# [Try it]
Search the records for the word "block" and copy each line in which it appears.

# [Dataset]
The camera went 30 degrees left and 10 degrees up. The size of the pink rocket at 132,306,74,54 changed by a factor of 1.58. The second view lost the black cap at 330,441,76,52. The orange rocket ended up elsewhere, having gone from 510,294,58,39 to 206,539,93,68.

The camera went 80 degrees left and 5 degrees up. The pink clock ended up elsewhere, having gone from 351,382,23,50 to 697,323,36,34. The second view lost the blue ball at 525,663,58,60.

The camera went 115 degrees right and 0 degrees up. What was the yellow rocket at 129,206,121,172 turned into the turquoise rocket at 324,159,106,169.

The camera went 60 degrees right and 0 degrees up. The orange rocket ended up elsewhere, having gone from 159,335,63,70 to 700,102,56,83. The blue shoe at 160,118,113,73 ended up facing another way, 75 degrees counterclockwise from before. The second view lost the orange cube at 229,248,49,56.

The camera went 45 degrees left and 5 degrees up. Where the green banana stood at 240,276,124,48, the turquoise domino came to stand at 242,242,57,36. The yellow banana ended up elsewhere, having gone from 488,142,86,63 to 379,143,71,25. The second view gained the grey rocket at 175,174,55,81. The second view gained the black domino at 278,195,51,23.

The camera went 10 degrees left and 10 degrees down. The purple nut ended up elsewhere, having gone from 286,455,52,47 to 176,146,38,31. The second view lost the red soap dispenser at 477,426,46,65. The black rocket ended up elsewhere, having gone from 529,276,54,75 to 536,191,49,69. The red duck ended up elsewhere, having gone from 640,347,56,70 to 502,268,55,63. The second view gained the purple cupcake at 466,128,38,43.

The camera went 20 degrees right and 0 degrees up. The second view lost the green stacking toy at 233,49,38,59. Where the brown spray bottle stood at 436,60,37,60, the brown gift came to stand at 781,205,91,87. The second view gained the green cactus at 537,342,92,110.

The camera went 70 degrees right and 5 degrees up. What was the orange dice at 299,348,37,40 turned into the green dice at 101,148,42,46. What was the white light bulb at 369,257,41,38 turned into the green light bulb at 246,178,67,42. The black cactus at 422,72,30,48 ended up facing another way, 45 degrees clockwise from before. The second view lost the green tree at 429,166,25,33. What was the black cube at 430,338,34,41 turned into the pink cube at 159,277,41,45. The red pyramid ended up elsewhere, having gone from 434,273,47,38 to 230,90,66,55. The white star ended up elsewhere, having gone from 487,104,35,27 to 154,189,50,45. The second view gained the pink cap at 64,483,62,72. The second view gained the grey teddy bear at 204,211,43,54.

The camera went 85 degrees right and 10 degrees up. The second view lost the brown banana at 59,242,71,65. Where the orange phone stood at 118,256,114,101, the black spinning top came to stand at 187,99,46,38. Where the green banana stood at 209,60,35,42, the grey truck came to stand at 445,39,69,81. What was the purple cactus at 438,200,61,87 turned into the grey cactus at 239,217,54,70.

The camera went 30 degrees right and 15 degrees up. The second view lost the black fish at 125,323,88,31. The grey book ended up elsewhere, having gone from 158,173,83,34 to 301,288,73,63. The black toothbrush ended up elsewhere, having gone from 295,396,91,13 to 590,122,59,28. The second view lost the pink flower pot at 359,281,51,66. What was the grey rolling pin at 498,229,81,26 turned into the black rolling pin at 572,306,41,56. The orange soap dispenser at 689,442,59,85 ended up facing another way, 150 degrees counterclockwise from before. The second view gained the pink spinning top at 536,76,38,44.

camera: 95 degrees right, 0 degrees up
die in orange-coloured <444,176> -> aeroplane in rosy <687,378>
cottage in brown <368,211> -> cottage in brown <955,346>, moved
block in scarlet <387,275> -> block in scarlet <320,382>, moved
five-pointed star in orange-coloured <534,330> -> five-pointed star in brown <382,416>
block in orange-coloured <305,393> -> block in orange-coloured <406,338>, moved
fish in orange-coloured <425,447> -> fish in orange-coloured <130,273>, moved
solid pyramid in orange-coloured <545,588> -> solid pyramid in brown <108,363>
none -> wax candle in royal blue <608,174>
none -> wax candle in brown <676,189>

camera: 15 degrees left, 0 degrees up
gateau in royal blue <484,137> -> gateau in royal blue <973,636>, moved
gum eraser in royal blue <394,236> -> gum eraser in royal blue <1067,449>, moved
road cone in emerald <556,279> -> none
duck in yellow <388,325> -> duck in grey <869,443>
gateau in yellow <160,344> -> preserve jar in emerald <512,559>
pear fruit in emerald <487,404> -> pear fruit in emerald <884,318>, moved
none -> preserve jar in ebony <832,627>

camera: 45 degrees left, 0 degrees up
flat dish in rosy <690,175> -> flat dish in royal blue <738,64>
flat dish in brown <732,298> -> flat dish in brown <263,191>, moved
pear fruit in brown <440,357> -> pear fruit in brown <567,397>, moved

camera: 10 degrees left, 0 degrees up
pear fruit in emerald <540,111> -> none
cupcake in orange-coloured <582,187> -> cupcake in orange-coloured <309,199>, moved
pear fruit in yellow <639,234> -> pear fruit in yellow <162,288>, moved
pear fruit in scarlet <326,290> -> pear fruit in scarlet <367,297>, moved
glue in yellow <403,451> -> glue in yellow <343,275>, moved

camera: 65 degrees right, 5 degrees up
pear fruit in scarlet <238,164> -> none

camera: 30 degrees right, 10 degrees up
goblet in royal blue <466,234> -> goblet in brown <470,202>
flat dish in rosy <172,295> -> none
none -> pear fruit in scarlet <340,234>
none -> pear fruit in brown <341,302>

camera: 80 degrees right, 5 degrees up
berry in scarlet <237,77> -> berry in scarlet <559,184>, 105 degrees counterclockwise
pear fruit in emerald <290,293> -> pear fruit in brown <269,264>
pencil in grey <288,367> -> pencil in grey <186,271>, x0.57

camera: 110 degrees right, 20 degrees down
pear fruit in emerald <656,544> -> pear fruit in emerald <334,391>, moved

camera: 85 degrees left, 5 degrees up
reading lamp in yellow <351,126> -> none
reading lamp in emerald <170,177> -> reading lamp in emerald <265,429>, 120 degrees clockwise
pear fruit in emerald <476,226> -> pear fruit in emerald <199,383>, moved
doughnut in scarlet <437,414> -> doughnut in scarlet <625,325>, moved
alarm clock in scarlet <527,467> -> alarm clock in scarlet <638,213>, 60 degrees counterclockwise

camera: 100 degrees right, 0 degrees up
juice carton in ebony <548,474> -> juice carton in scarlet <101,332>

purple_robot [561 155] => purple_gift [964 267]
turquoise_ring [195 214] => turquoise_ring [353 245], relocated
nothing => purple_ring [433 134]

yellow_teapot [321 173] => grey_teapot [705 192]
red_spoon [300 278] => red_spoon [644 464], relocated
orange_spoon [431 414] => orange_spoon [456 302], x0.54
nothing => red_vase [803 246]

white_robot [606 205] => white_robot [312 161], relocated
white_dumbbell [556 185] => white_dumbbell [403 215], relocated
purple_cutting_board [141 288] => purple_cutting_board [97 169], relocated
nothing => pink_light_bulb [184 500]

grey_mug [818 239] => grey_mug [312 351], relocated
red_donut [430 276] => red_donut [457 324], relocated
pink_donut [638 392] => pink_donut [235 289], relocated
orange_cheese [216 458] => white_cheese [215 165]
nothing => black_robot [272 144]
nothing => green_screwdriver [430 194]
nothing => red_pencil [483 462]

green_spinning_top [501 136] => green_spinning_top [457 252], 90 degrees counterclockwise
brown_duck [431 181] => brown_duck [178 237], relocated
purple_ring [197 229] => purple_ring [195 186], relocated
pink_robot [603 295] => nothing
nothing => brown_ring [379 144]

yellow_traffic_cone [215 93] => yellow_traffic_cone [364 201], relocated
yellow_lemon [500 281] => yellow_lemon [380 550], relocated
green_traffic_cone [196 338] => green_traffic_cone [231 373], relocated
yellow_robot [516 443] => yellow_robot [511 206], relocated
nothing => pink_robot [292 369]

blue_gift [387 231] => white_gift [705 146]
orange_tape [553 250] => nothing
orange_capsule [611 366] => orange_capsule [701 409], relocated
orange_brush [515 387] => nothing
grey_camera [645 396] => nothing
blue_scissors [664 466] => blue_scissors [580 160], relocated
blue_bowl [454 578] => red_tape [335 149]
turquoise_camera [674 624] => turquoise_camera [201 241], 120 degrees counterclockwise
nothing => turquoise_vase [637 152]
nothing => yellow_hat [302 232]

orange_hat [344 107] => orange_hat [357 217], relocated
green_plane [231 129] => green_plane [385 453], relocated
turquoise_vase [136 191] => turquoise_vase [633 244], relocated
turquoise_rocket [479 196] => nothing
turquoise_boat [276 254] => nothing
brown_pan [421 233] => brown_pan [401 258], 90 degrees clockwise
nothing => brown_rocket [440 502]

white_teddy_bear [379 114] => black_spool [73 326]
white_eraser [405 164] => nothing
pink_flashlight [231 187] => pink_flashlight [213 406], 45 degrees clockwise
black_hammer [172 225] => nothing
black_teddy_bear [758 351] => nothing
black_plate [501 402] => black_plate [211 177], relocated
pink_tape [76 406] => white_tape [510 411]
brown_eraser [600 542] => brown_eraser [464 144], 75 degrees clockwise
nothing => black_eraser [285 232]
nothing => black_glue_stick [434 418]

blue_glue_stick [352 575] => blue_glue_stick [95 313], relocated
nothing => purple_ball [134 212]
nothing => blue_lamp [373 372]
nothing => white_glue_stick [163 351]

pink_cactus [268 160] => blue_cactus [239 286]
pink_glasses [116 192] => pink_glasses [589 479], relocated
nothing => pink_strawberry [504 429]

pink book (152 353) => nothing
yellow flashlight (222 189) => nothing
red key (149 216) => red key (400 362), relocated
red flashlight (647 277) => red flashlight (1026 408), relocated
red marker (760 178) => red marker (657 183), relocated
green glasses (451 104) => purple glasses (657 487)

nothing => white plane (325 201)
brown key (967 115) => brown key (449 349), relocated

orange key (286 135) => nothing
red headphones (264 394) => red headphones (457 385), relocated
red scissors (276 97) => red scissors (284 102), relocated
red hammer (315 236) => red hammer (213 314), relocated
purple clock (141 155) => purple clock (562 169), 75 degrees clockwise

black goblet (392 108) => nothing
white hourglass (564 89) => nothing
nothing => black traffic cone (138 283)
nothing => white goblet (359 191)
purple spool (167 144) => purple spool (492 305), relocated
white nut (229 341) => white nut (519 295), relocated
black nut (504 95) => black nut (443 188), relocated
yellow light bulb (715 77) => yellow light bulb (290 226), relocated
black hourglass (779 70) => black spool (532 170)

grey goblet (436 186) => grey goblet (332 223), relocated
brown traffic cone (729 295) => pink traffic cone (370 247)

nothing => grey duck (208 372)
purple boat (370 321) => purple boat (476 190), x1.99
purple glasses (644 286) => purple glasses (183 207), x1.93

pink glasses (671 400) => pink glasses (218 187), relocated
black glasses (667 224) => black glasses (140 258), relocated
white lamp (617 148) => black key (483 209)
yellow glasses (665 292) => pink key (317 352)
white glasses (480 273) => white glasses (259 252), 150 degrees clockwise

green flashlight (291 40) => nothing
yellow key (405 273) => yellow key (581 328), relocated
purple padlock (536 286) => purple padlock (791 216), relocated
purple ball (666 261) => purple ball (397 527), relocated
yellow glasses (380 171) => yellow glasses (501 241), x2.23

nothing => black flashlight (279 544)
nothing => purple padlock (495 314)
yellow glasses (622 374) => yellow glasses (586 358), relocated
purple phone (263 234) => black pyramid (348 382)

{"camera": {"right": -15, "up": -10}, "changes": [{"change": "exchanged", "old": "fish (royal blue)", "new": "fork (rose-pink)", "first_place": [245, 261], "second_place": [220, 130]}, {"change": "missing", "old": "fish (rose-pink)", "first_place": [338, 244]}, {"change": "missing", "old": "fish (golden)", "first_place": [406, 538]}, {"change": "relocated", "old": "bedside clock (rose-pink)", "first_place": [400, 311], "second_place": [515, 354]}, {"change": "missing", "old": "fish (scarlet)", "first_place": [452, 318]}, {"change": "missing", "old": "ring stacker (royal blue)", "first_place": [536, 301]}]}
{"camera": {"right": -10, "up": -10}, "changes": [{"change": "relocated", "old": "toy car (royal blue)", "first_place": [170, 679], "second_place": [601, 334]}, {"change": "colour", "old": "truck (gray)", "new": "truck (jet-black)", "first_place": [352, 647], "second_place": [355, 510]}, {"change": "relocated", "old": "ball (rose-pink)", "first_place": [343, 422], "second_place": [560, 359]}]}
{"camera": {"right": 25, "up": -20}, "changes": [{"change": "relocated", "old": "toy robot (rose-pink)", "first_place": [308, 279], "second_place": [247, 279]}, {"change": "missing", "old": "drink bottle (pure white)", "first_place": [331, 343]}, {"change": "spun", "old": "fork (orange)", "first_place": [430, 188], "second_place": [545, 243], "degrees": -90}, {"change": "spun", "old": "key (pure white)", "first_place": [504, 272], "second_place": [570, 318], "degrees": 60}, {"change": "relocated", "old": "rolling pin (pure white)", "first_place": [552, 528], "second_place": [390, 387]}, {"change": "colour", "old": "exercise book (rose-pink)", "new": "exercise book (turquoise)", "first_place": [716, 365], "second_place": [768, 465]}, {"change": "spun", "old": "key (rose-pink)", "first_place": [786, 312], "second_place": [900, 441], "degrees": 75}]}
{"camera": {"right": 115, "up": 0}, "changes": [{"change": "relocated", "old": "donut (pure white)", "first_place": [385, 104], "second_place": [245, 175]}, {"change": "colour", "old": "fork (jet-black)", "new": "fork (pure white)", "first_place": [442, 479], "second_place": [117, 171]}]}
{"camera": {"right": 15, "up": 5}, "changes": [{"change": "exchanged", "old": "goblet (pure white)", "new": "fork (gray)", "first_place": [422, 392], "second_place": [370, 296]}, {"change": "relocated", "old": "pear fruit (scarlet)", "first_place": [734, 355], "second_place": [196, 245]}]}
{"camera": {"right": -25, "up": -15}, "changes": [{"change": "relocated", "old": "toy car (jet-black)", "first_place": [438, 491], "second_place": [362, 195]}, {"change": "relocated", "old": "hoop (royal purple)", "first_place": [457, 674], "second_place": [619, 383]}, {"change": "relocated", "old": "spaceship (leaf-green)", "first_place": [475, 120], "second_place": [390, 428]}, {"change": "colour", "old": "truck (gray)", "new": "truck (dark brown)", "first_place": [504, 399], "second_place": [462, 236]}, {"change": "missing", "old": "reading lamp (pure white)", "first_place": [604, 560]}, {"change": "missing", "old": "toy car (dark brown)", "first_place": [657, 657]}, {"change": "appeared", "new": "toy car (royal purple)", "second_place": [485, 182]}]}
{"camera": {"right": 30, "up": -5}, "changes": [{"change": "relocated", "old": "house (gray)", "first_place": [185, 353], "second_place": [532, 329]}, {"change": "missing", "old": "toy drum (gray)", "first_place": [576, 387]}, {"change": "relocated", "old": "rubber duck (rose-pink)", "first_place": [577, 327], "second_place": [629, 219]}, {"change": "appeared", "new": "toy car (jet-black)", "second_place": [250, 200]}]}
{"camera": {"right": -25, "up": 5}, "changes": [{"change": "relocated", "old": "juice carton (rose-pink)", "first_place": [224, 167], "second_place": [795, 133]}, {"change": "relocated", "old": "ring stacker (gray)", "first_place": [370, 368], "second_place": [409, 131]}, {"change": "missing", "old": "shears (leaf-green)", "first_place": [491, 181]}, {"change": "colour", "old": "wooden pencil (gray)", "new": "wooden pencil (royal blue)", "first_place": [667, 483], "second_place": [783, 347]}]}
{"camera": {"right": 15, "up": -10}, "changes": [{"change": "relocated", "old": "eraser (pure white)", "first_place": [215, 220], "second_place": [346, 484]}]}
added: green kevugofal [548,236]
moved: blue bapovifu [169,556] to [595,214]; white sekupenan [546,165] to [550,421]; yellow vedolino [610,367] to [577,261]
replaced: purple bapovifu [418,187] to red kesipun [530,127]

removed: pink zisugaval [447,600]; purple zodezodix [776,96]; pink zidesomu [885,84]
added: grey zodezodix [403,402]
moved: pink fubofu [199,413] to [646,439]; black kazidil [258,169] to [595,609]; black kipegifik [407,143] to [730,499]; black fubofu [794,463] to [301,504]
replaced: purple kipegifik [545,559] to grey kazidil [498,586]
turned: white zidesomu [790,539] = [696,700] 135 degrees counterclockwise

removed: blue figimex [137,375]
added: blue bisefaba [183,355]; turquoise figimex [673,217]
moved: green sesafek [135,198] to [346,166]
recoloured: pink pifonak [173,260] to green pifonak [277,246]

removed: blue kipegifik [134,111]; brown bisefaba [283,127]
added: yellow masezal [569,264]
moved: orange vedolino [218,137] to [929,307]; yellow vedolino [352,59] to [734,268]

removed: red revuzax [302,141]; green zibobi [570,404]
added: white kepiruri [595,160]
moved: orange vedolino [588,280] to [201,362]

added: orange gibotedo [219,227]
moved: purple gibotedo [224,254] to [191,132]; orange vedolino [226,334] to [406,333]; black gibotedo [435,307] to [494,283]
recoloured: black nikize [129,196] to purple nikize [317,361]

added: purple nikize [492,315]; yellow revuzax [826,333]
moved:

# [Your response]
block in scarlet <387,275> -> block in scarlet <320,382>, moved
block in orange-coloured <305,393> -> block in orange-coloured <406,338>, moved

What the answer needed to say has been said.